--- START ---

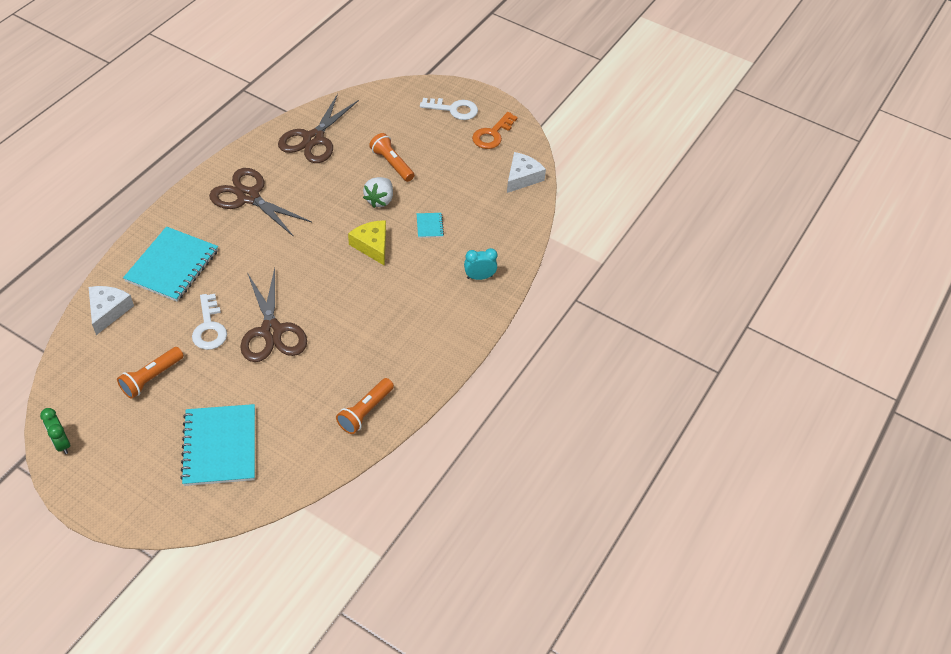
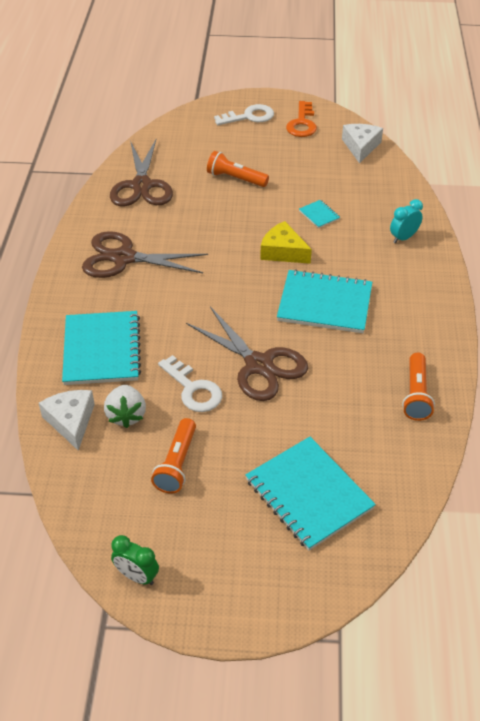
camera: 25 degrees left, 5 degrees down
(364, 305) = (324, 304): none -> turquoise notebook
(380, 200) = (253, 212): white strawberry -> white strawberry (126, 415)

--- END ---
--- START ---

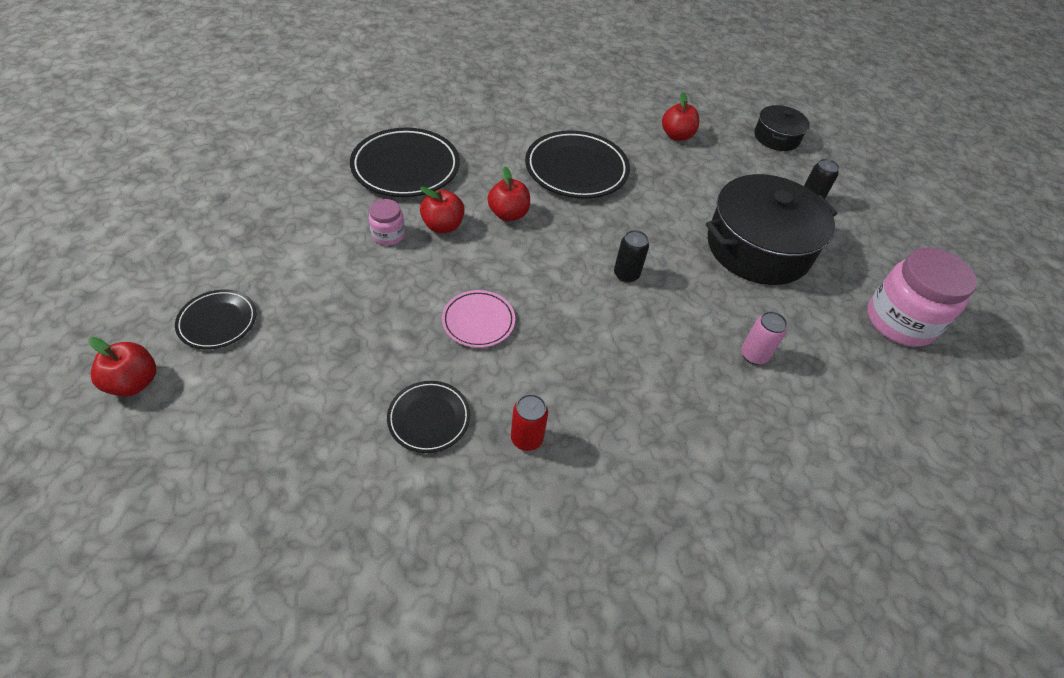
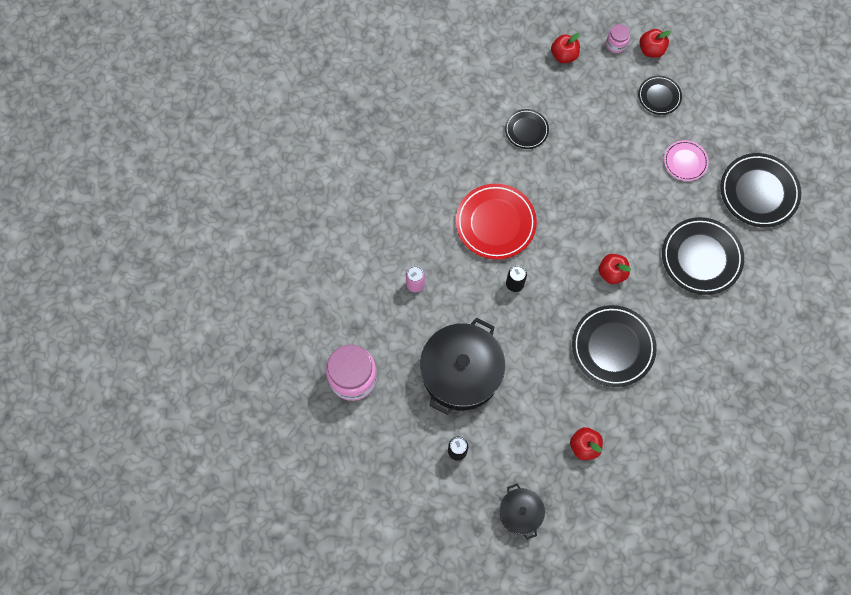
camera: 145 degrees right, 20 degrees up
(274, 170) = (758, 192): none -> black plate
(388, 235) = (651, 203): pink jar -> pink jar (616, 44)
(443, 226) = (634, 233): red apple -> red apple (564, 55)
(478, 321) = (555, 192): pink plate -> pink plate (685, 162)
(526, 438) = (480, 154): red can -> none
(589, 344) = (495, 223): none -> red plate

--- END ---

**WHAT IS NEEDED**
Please output exactly the lines between the one holding "(388, 235) = (651, 203): pink" and the one holding "(589, 344) = (495, 223): none -> red plate" in the records above, inclusive, and nothing more.

**EXERCISE OUTPUT**
(388, 235) = (651, 203): pink jar -> pink jar (616, 44)
(443, 226) = (634, 233): red apple -> red apple (564, 55)
(478, 321) = (555, 192): pink plate -> pink plate (685, 162)
(526, 438) = (480, 154): red can -> none
(589, 344) = (495, 223): none -> red plate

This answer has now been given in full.